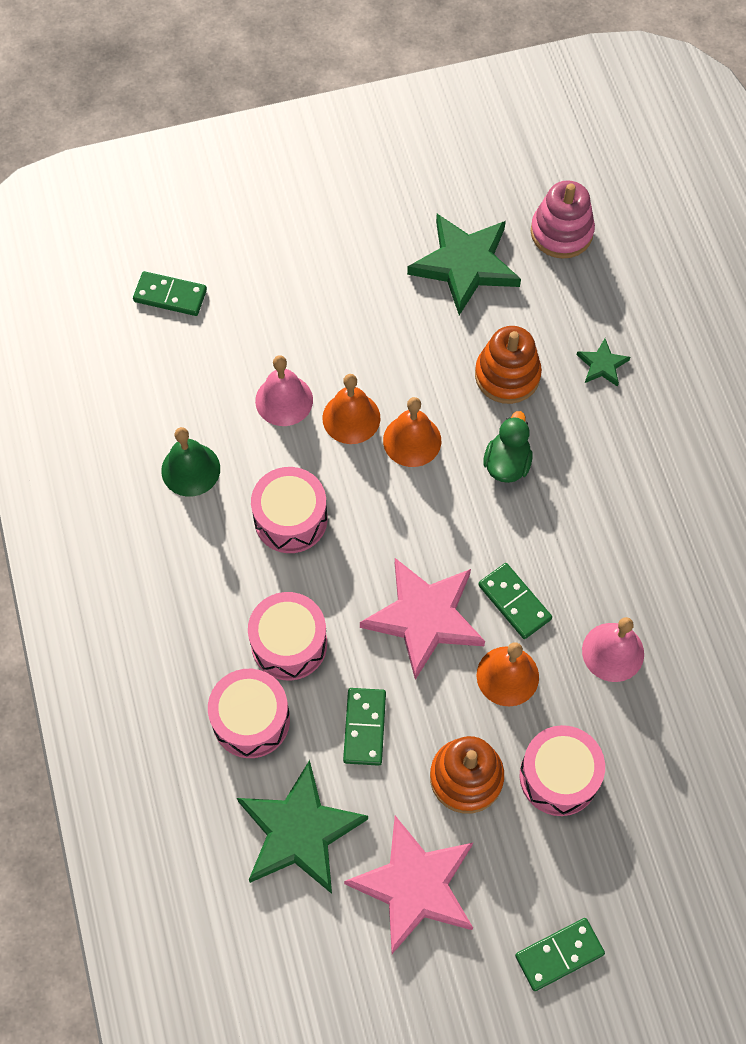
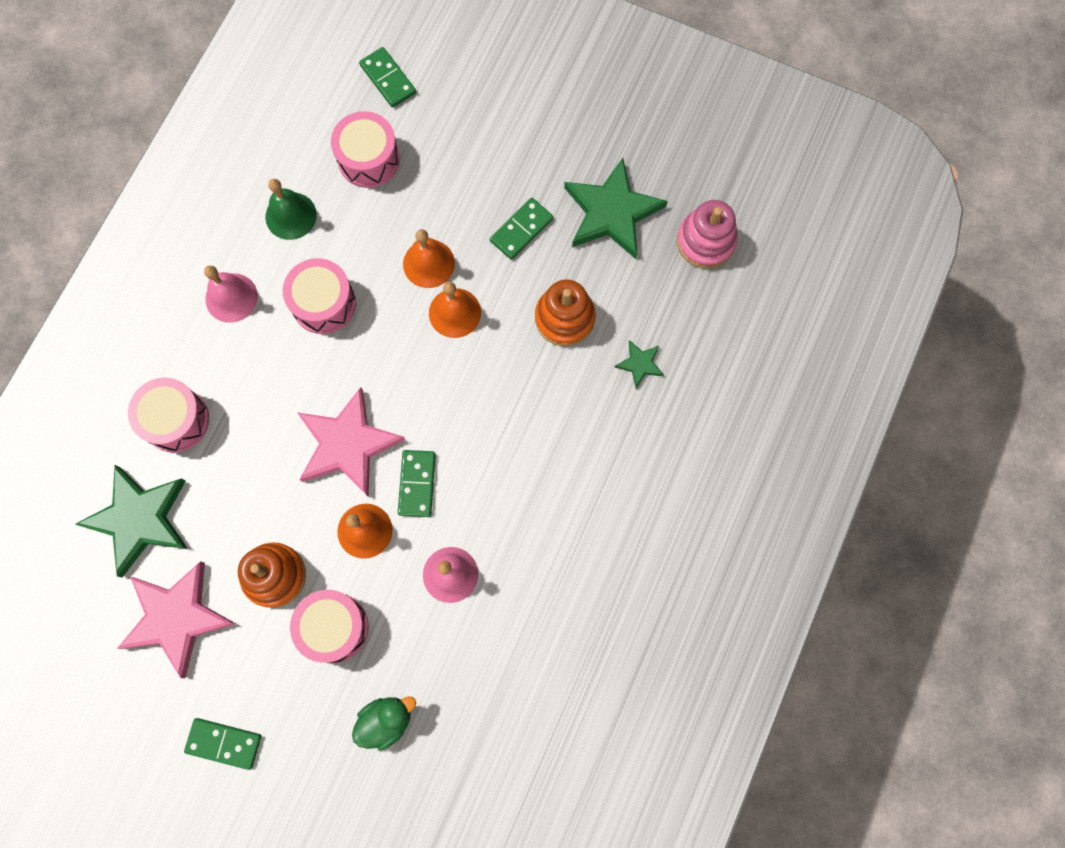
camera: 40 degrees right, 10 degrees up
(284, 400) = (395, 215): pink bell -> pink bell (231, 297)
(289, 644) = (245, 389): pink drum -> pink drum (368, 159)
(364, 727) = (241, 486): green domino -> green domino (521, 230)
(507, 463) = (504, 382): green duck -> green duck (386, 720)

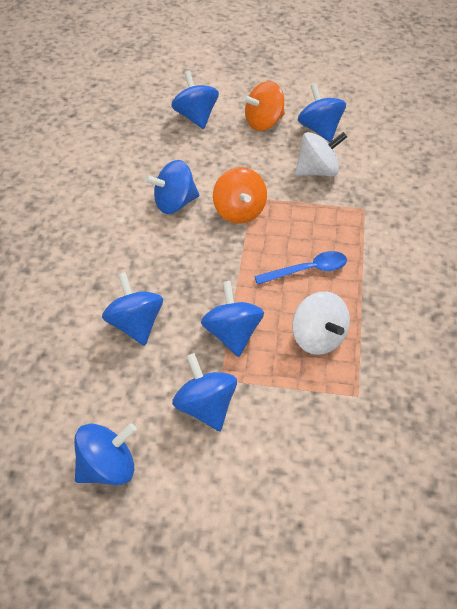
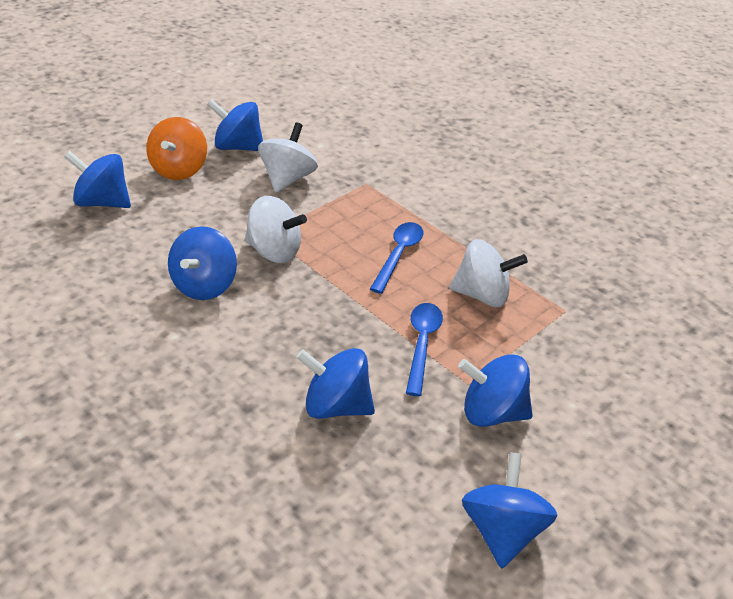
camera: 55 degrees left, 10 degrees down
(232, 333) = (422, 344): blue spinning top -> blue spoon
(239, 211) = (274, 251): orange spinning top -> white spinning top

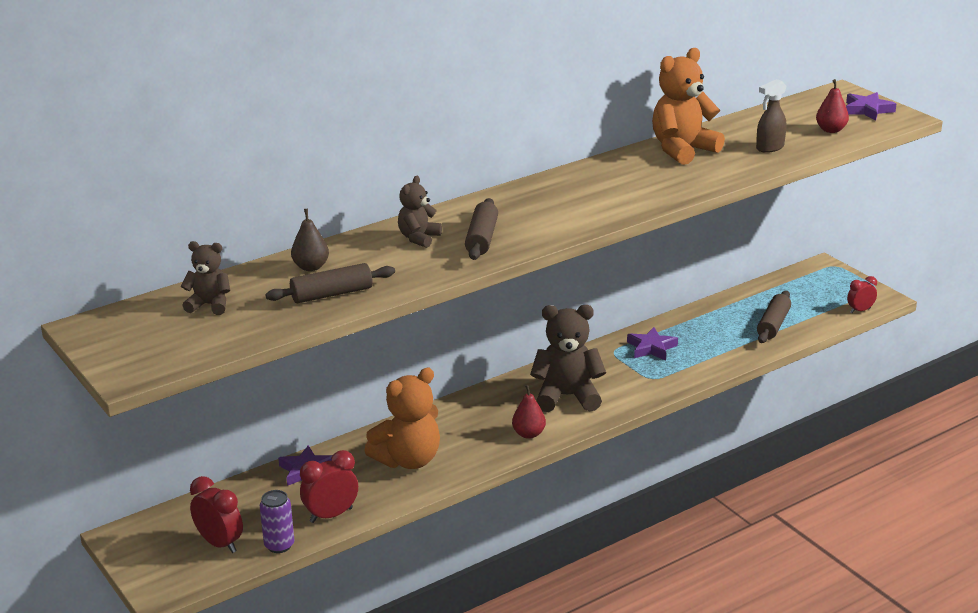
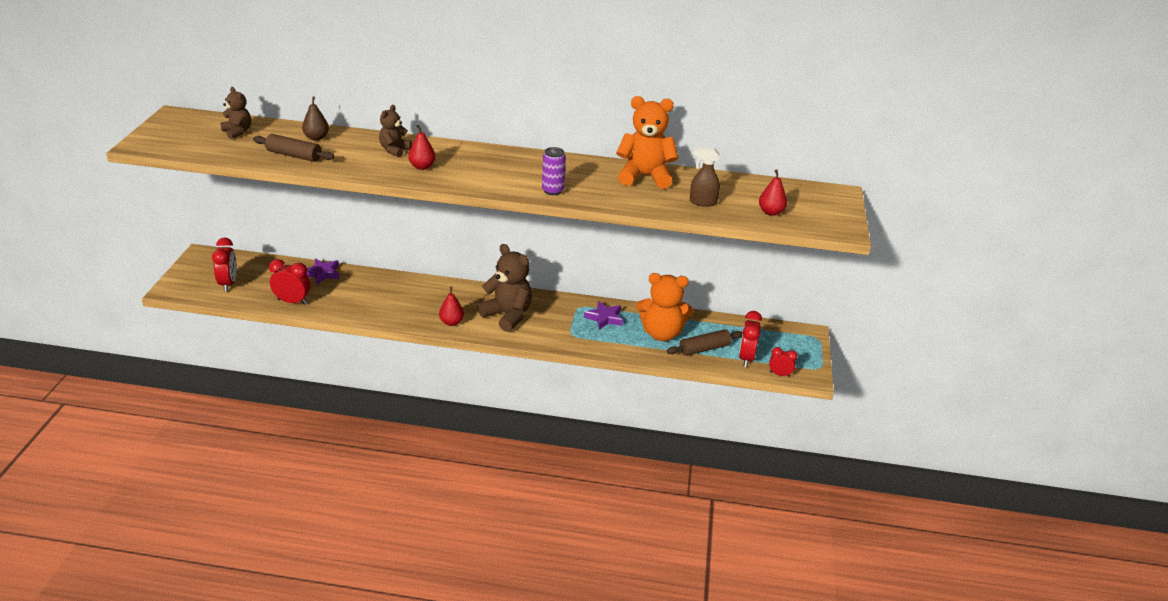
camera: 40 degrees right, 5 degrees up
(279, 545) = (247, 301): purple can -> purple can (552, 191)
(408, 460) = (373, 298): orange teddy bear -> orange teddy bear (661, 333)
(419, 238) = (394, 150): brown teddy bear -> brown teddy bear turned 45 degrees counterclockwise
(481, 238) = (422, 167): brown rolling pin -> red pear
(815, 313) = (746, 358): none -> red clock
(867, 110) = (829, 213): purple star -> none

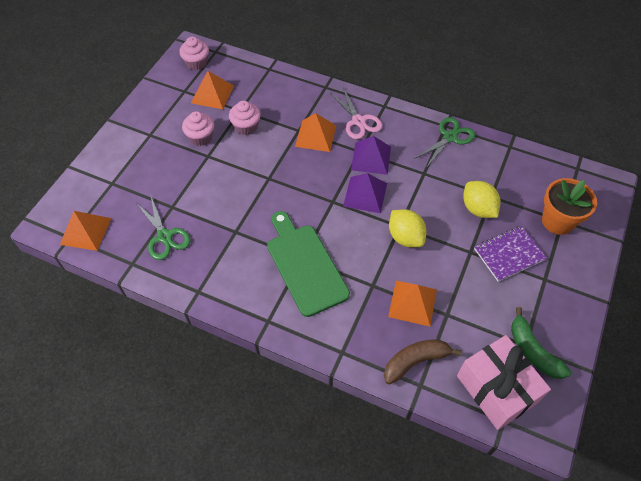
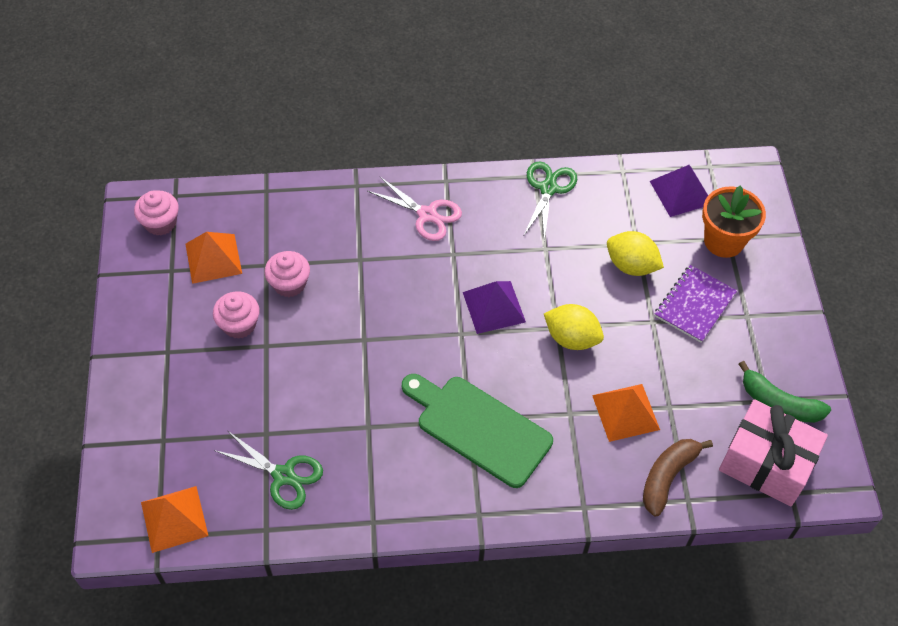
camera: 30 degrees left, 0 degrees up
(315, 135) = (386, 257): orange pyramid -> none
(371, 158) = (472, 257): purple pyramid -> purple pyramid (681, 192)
_____
Whenever "camera" occurs in a line of the entries, copy that line.

EXERCISE SOLUTION =>
camera: 40 degrees right, 10 degrees up
camera: 55 degrees left, 10 degrees down
camera: 40 degrees right, 5 degrees up
camera: 30 degrees left, 0 degrees up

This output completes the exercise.